Records provided:
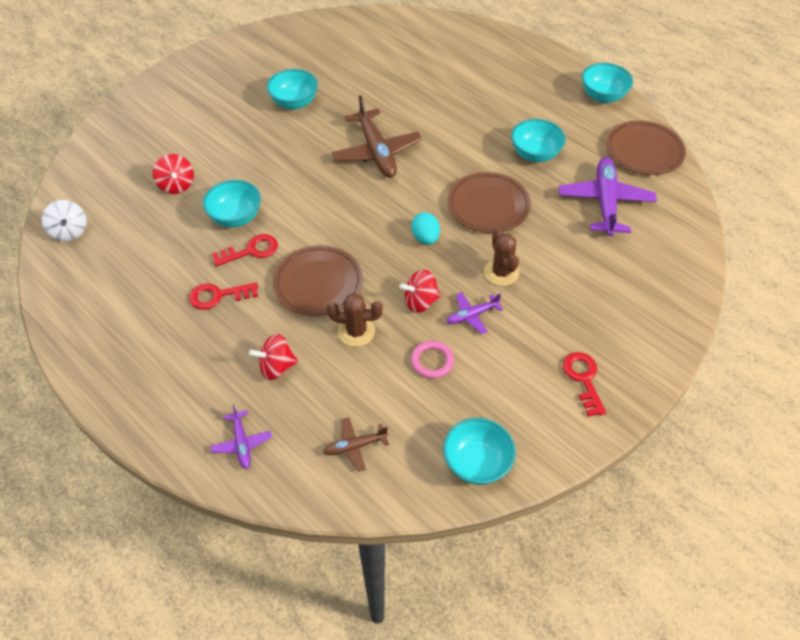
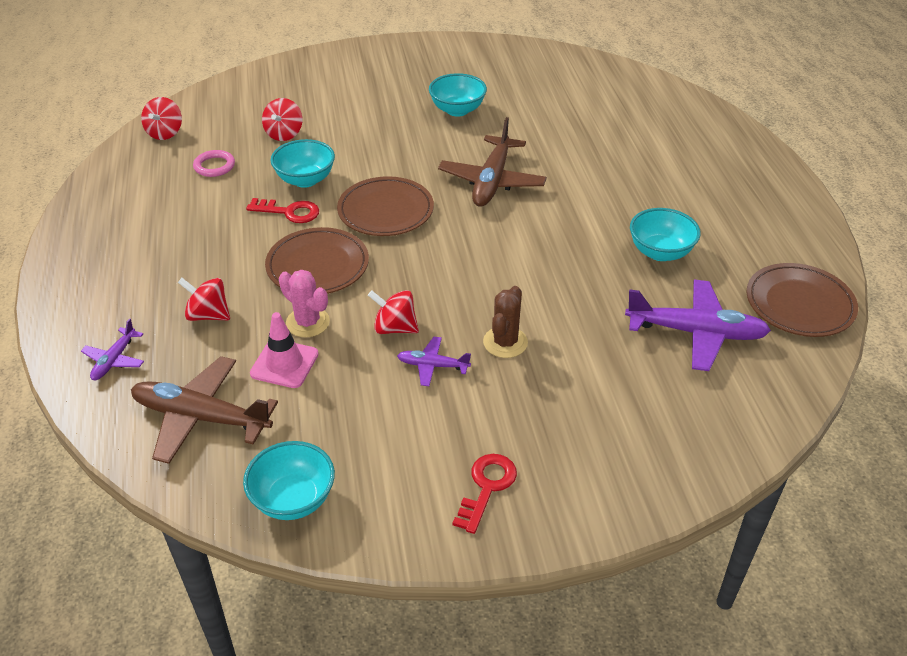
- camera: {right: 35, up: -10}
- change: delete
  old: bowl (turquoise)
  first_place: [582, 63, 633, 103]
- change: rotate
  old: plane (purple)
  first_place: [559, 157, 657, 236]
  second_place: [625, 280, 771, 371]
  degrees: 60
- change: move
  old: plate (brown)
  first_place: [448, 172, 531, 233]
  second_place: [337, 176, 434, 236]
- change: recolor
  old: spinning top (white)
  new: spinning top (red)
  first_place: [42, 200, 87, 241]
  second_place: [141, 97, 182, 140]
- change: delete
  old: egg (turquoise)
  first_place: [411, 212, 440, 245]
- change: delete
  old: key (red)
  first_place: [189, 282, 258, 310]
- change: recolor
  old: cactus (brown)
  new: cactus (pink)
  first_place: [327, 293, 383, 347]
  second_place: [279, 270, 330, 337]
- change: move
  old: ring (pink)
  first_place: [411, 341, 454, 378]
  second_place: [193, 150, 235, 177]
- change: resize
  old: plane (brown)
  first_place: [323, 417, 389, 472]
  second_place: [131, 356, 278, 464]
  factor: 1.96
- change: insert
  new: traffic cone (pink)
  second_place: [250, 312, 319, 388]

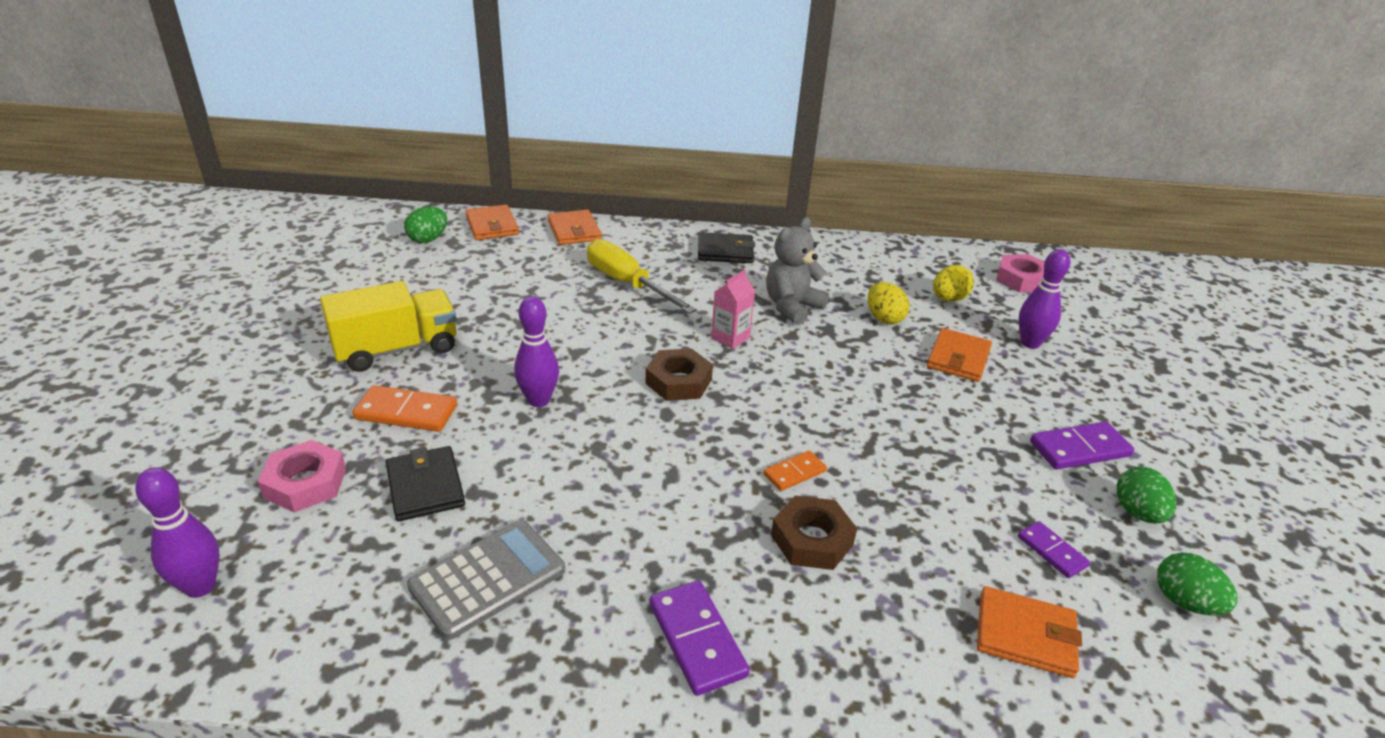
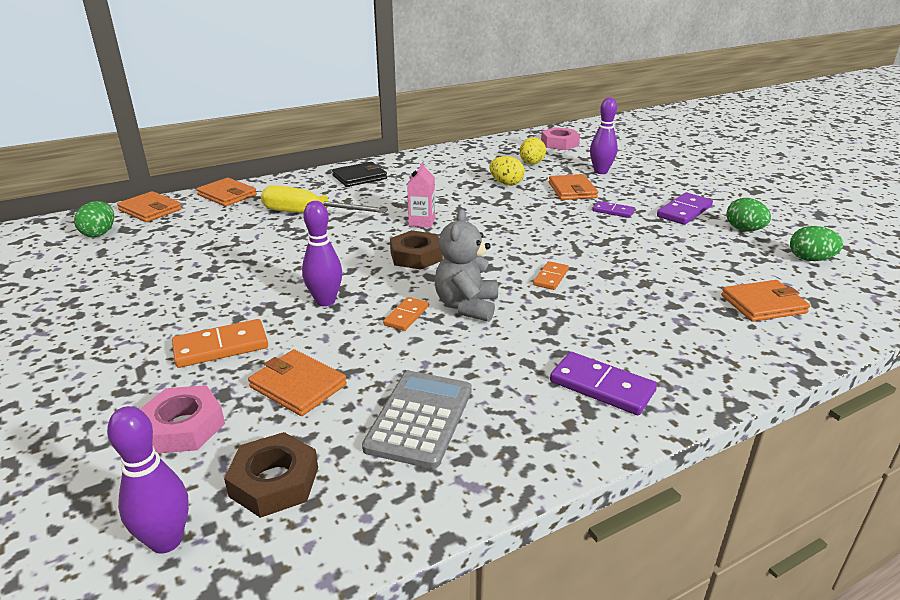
- camera: {right: -30, up: -5}
- change: move
  old: teddy bear (grey)
  first_place: [766, 217, 829, 325]
  second_place: [435, 209, 498, 322]
- change: delete
  old: truck (yellow)
  first_place: [320, 281, 457, 372]
- change: recolor
  old: wallet (black)
  new: wallet (orange)
  first_place: [386, 446, 465, 521]
  second_place: [248, 349, 347, 416]
- change: move
  old: nut (brown)
  first_place: [771, 496, 857, 570]
  second_place: [224, 432, 318, 518]
- change: move
  old: domino (purple)
  first_place: [1018, 521, 1090, 578]
  second_place: [593, 201, 635, 218]
- change: insert
  new: domino (orange)
  second_place: [383, 297, 428, 331]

Task prompt: Determine the number of lines in the listing that hold the word "turquoise", and supply that number and nothing further.

Output of the exercise: 2